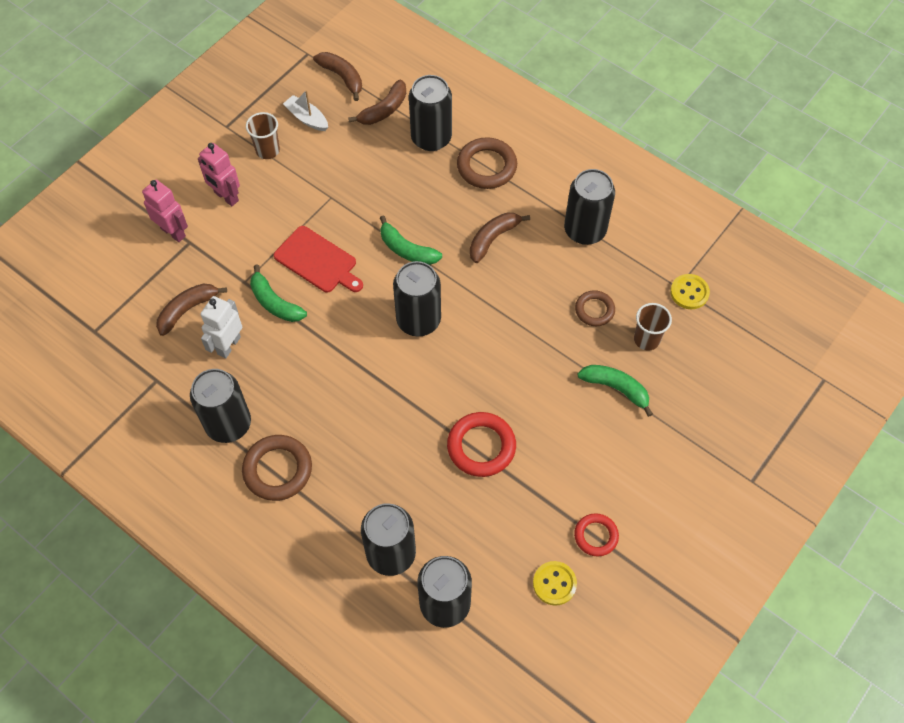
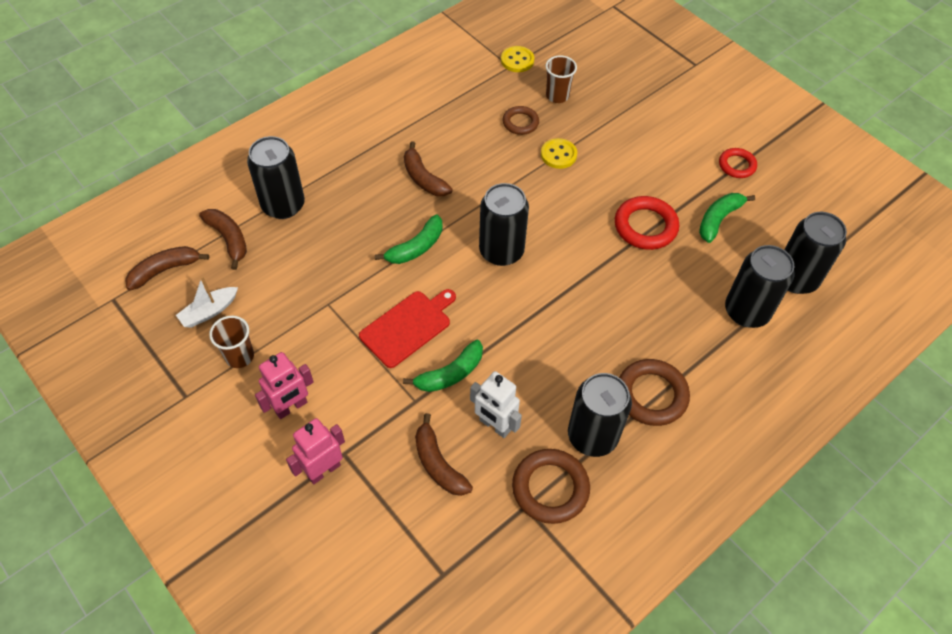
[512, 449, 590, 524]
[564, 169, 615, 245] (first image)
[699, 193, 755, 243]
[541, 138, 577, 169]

━━━━━━━━━━━━━━━━━━━━━━━━━━━━━━

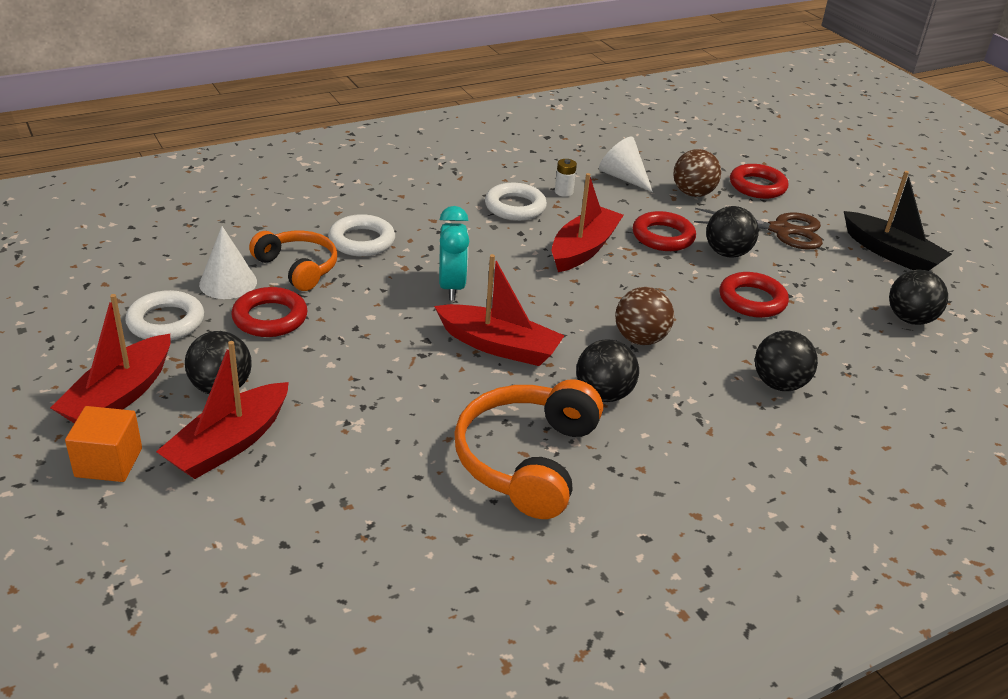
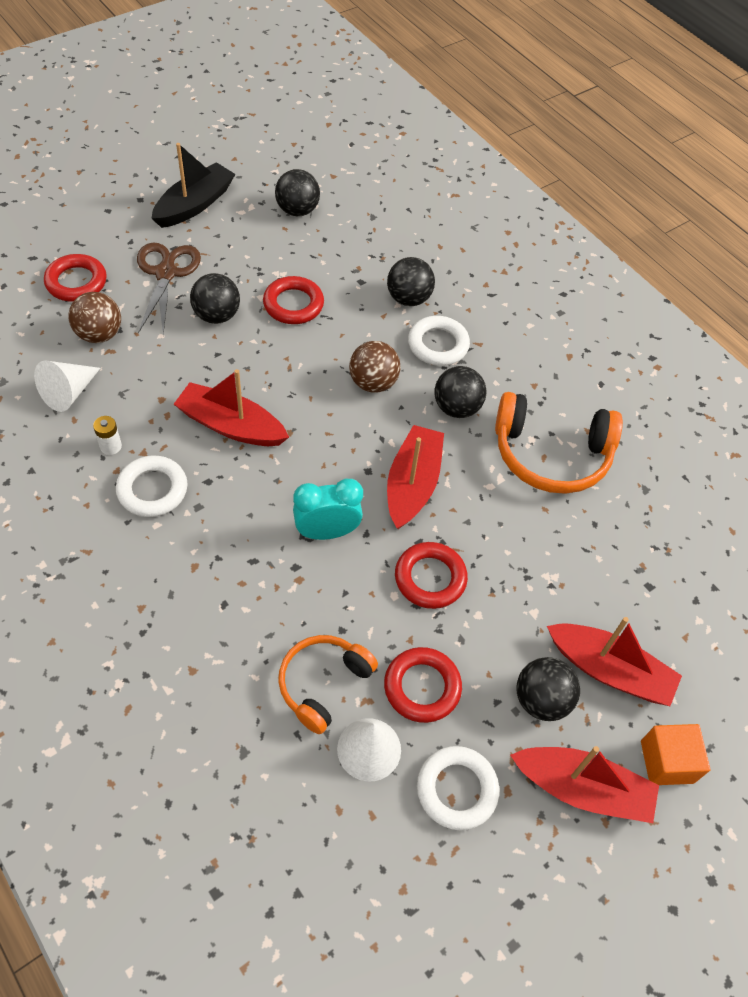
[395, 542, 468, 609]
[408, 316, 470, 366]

━━━━━━━━━━━━━━━━━━━━━━━━━━━━━━

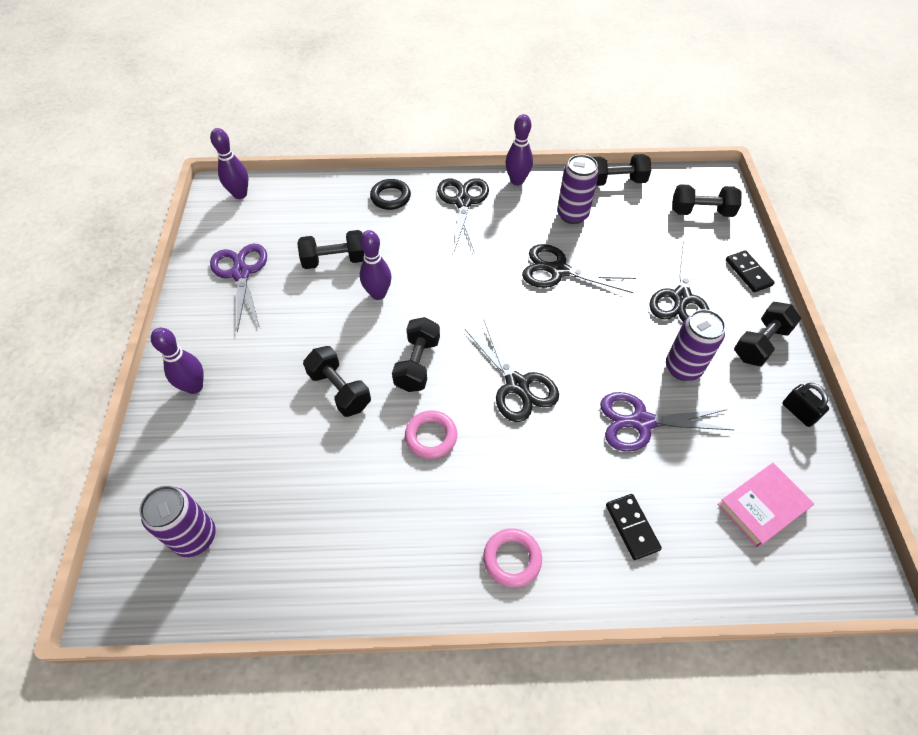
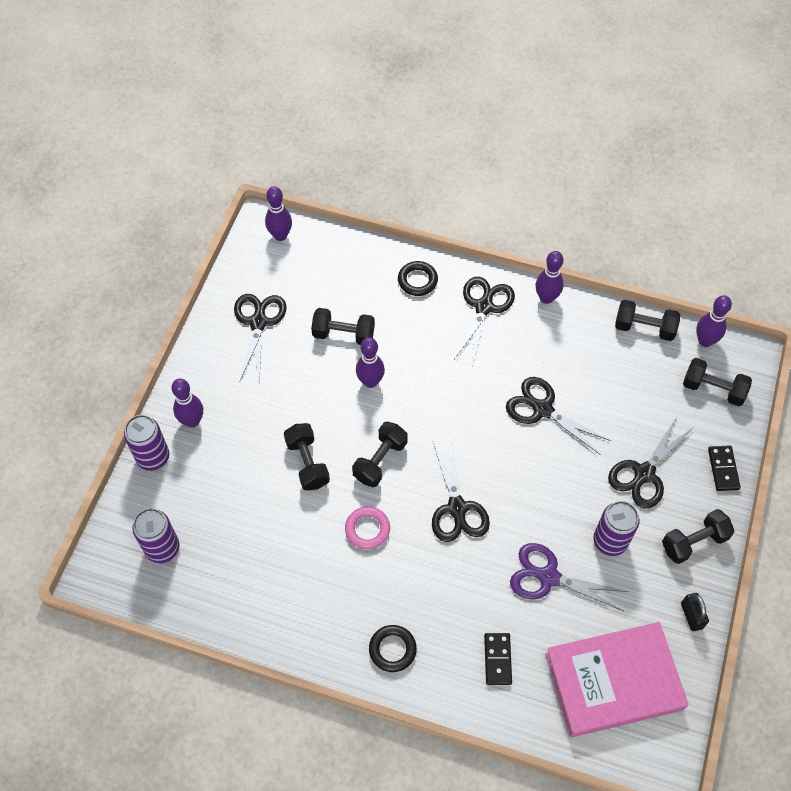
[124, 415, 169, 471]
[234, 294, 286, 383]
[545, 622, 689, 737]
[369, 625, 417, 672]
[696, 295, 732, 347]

━━━━━━━━━━━━━━━━━━━━━━━━━━━━━━

From the records above, copy only the lines starting with the line that holds "[512, 449, 590, 524]" and going on through the line that holds "[541, 138, 577, 169]", exactly as written.

[EXERCISE RESULT]:
[512, 449, 590, 524]
[564, 169, 615, 245] (first image)
[699, 193, 755, 243]
[541, 138, 577, 169]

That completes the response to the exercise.